──────── Study material ────────

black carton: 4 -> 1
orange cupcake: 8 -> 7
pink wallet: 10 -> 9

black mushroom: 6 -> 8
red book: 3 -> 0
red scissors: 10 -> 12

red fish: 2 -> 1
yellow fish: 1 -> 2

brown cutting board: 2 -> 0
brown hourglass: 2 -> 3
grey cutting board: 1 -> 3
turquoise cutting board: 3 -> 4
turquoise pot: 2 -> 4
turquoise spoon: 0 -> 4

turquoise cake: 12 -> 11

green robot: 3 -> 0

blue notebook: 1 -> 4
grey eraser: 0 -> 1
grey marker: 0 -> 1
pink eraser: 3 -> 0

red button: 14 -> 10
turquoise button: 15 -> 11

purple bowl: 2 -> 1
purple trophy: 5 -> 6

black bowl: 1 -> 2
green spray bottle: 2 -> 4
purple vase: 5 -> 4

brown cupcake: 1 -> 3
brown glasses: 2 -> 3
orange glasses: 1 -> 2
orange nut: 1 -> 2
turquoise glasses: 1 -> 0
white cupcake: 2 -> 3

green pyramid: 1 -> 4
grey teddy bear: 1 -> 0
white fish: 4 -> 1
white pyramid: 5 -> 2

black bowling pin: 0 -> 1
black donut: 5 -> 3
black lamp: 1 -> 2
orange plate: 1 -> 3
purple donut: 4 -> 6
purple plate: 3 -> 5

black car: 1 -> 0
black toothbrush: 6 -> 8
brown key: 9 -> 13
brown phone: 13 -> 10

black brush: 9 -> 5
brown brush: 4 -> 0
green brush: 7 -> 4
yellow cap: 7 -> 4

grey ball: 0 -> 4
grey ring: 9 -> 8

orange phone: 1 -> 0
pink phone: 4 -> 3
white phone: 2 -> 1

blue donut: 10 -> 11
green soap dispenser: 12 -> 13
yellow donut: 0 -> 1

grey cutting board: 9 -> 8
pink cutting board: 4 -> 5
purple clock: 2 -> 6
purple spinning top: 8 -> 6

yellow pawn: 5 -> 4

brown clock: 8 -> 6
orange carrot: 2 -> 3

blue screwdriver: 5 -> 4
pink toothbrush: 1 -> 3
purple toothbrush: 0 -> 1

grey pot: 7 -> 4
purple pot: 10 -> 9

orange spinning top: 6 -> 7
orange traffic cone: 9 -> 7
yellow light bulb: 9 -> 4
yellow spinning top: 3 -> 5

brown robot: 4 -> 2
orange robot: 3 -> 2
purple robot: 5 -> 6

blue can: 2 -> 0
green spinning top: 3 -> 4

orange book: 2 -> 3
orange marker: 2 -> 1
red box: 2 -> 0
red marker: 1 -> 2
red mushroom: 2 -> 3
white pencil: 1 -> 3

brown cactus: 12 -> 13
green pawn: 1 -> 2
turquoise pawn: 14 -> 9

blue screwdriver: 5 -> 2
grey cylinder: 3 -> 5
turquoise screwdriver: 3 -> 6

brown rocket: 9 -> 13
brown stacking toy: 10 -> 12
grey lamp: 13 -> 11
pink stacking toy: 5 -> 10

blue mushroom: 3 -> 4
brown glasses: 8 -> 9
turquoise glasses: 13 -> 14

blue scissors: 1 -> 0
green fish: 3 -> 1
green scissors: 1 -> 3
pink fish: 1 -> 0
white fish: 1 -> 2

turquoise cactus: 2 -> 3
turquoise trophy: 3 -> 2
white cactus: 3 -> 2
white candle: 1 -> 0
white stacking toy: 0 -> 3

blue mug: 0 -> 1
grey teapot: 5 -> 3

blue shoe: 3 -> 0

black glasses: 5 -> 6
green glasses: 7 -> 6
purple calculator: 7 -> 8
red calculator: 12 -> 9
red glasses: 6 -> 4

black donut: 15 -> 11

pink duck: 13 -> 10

────────

_Work request_
What is the number of lines in the data that include the word "white"? State only that number.

_Output of the task_
9